▶ _EXERCISE_: Pull out every line of the items below that holds the word "jacket", matching case exactly.
Start EXERCISE MATERIALS
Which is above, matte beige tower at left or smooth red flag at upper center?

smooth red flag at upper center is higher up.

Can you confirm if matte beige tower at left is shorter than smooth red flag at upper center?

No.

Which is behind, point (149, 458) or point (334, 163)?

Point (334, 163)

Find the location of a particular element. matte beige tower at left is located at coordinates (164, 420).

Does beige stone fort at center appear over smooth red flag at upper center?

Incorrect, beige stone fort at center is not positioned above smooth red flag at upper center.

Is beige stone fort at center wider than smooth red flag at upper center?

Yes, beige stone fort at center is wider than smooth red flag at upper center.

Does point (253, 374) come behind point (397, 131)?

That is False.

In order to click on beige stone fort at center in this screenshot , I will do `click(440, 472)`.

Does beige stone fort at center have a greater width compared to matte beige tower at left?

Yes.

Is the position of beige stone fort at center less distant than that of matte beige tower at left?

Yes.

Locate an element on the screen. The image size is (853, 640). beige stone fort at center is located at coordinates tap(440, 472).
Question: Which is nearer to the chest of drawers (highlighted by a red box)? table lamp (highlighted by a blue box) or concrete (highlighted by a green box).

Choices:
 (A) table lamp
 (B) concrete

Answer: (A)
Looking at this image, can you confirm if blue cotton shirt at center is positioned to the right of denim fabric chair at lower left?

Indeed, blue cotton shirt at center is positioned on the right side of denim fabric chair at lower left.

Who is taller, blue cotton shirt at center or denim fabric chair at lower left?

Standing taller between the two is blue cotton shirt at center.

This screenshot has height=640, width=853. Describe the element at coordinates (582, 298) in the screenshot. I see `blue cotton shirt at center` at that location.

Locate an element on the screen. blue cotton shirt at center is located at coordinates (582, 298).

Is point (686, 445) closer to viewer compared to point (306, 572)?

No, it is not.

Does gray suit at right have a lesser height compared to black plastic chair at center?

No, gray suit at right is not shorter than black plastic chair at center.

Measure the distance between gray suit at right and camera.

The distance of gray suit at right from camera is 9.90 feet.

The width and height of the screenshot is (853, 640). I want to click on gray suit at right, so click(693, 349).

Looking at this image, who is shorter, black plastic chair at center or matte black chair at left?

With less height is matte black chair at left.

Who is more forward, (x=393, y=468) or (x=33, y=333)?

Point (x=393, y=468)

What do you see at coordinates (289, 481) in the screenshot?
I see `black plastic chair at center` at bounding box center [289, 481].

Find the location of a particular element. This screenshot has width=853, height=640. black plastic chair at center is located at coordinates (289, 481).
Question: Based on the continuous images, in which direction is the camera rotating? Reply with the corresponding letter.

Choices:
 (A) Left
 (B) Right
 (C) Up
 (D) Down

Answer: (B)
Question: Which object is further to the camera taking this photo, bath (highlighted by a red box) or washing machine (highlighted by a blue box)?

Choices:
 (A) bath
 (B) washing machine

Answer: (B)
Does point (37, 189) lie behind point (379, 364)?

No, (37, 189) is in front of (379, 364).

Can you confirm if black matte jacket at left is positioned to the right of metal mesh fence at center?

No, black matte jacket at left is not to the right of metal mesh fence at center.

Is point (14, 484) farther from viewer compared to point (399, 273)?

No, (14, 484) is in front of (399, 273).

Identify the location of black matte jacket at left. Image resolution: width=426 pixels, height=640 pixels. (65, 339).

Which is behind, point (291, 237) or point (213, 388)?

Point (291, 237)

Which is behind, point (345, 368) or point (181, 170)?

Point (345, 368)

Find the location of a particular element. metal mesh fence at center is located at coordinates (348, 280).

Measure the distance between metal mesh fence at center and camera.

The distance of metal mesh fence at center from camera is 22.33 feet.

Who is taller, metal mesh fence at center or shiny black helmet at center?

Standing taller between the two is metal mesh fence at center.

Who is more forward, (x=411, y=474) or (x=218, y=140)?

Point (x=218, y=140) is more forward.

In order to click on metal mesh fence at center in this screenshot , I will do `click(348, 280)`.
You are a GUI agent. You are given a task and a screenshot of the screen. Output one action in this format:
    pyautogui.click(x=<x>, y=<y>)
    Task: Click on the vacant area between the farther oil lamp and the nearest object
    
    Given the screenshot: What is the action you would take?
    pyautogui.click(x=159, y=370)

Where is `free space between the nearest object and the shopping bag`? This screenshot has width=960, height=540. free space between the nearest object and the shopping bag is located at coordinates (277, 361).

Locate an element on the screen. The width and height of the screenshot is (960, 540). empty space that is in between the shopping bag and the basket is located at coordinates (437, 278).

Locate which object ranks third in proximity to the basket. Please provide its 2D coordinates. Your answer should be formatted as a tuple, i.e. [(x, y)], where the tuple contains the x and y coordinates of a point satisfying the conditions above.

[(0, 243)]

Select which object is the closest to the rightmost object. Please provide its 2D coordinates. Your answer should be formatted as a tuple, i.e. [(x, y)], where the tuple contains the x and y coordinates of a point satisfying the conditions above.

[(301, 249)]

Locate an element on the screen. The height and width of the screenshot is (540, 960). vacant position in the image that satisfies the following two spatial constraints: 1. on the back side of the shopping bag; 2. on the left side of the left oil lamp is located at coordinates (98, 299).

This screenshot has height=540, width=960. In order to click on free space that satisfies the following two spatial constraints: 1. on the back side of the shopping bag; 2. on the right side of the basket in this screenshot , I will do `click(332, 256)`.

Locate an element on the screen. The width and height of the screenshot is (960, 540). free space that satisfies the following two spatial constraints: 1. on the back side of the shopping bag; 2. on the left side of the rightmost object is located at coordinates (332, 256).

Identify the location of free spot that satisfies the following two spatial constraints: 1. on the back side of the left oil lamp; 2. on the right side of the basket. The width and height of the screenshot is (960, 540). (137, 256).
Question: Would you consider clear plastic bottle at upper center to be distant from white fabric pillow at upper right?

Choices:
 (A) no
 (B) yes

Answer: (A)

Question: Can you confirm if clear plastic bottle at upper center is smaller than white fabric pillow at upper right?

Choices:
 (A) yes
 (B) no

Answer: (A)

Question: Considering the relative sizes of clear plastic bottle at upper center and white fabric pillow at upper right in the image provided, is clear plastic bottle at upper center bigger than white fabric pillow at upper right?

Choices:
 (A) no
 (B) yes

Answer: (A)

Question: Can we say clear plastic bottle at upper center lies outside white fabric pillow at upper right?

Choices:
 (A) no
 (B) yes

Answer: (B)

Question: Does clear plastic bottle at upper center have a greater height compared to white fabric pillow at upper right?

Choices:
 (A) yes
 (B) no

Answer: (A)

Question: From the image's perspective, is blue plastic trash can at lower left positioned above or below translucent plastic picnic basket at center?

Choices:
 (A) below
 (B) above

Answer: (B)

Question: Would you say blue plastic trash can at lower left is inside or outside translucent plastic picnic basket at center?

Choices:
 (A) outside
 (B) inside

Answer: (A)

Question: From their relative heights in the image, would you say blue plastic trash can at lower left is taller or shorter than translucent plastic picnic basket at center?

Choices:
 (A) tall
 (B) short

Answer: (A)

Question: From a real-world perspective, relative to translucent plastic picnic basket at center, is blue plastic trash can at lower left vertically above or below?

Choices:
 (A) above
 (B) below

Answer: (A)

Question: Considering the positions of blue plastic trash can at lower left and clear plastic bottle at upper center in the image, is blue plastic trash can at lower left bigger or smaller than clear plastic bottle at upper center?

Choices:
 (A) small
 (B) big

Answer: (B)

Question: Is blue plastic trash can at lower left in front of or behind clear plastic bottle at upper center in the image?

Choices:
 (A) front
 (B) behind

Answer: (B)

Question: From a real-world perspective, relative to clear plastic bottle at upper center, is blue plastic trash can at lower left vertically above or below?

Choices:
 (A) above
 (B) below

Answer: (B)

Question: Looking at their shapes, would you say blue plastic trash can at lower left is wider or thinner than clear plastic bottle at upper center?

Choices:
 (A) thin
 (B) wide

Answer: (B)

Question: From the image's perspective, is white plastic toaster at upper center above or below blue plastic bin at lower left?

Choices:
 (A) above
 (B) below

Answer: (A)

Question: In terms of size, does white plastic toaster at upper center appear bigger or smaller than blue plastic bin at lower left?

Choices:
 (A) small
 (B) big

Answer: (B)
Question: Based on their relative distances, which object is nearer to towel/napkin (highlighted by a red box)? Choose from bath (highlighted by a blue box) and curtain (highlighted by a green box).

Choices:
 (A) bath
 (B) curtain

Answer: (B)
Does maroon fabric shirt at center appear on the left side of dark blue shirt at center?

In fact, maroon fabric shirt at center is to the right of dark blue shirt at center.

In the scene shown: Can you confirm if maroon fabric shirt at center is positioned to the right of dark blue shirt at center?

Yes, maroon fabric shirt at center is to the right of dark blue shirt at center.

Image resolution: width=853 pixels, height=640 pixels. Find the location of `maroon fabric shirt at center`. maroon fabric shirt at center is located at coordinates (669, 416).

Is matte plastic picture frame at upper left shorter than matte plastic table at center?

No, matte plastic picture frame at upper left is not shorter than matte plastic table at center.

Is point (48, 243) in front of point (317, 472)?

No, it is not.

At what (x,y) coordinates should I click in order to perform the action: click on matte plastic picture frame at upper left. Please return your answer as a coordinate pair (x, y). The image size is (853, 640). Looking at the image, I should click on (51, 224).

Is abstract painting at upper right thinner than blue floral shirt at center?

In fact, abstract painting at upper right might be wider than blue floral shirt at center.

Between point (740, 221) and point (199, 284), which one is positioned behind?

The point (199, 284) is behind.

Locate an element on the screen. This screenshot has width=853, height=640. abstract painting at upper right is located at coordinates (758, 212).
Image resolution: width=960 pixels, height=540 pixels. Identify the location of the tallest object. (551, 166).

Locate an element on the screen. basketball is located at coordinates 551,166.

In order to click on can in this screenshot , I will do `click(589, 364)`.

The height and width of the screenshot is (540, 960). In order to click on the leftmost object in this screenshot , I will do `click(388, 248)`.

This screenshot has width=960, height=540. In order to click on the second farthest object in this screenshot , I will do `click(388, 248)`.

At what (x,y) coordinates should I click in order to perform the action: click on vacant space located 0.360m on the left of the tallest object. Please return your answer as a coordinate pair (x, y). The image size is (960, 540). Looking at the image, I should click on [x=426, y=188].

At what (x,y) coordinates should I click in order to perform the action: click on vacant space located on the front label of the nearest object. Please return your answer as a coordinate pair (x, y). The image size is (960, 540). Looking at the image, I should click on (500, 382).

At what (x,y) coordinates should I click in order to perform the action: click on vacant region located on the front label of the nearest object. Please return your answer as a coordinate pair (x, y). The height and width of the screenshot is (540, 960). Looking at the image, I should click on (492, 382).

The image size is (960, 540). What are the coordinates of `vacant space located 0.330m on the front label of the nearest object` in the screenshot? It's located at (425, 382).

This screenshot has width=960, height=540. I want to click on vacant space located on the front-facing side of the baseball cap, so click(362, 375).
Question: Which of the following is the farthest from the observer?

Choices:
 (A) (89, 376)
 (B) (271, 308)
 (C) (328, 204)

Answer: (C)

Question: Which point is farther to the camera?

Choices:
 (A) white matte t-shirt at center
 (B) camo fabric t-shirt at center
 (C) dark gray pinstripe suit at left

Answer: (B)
End EXERCISE MATERIALS
▶ _ANSWER TO THIS EXERCISE_:
Can you confirm if black matte jacket at left is positioned to the right of metal mesh fence at center?
No, black matte jacket at left is not to the right of metal mesh fence at center.
Identify the location of black matte jacket at left. Image resolution: width=426 pixels, height=640 pixels. (65, 339).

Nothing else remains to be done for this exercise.